*What you will do:*
In the material below, find the line with "purple brick E6:E7" and the line with "none -> yellow cone H1 level 2", then output both and every line between them exactly, omitting pictures.

*Extracted entries:*
BEGIN
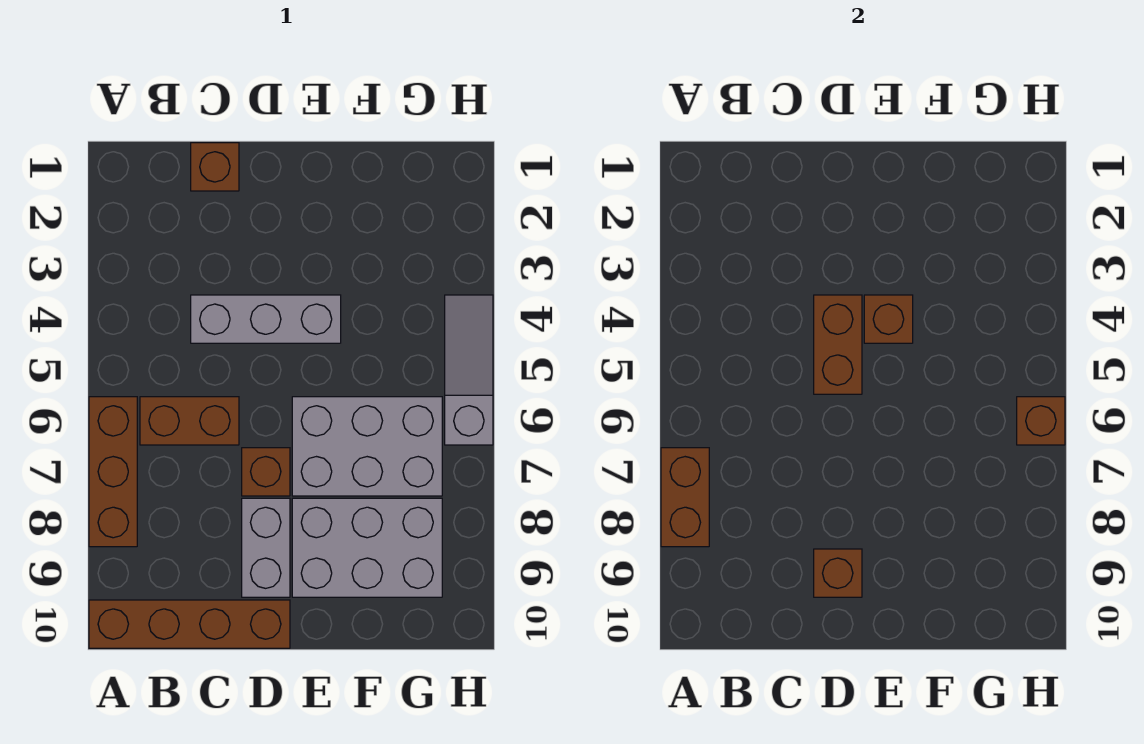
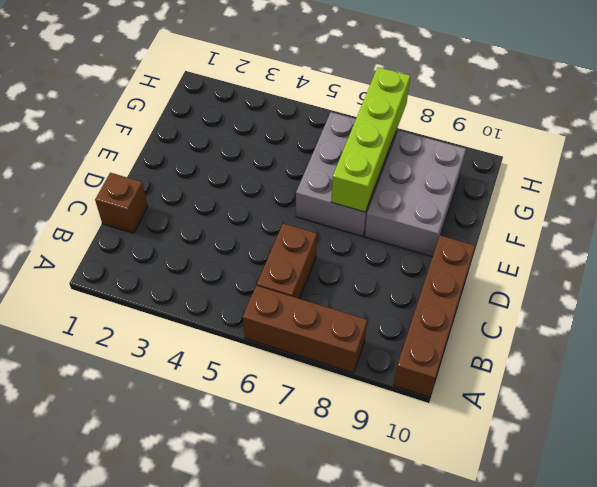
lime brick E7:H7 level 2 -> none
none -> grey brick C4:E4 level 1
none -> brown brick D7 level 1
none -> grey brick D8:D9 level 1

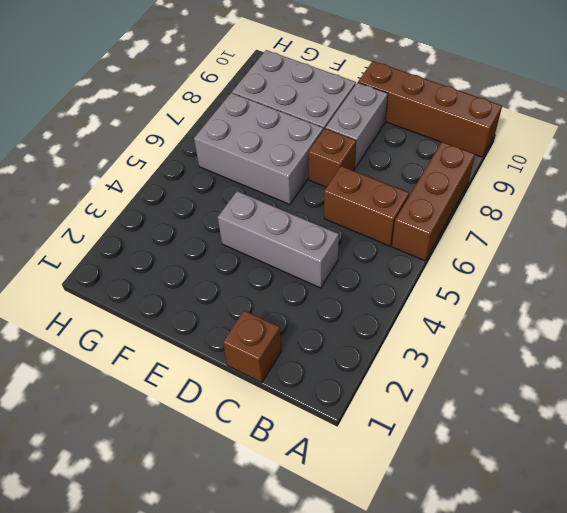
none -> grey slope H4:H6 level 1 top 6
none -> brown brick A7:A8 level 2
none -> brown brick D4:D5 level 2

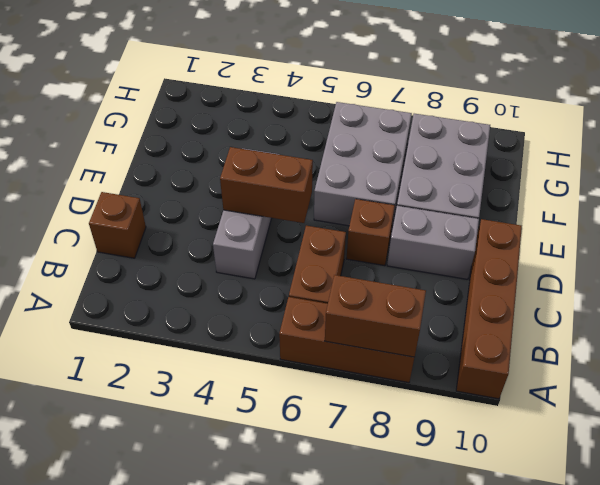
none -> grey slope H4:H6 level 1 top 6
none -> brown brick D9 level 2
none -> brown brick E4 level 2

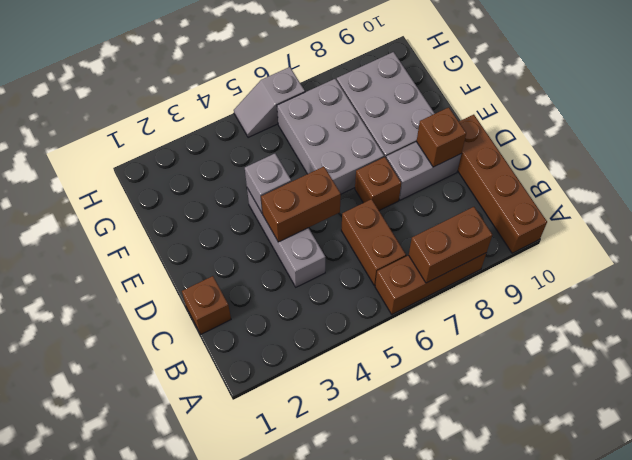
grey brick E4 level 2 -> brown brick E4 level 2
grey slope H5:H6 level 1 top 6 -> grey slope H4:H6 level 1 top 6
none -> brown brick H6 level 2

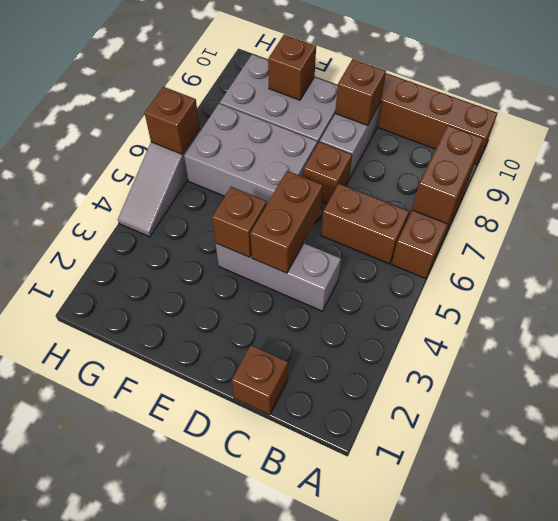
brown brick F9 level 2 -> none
END
BEGIN
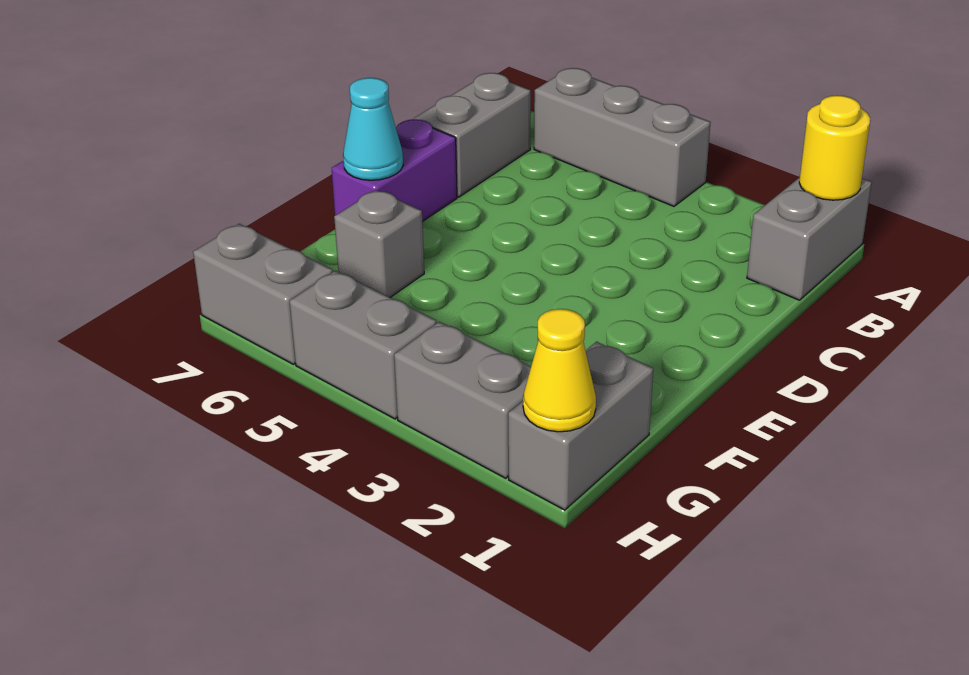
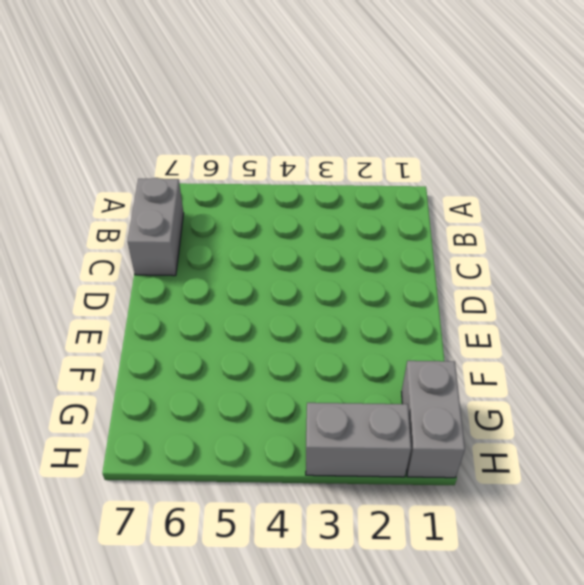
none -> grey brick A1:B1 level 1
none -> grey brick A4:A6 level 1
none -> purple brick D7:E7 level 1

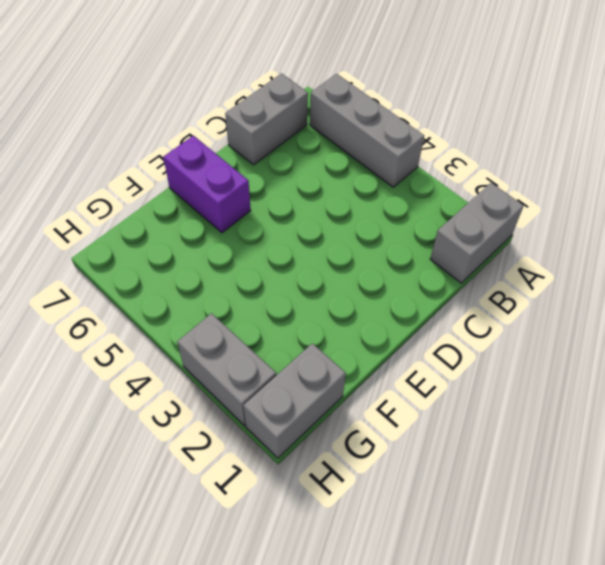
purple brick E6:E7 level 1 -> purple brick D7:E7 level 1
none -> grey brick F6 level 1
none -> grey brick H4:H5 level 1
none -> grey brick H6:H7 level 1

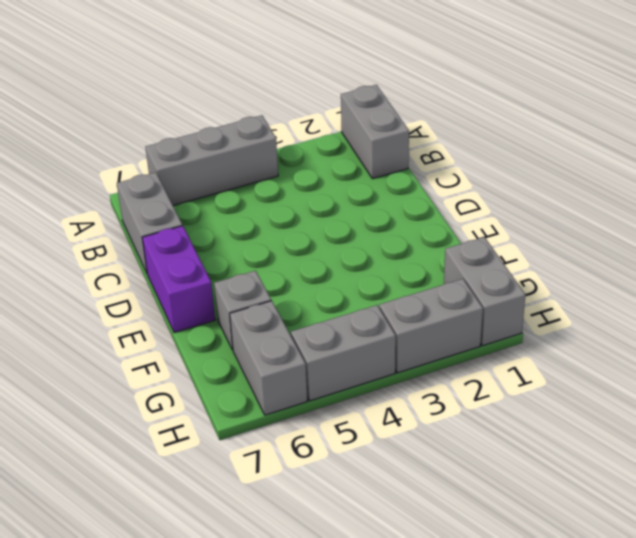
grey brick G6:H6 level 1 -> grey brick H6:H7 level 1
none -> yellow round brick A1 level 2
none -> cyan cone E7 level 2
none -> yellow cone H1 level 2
END
*Problem solution:*
purple brick E6:E7 level 1 -> purple brick D7:E7 level 1
none -> grey brick F6 level 1
none -> grey brick H4:H5 level 1
none -> grey brick H6:H7 level 1

grey brick G6:H6 level 1 -> grey brick H6:H7 level 1
none -> yellow round brick A1 level 2
none -> cyan cone E7 level 2
none -> yellow cone H1 level 2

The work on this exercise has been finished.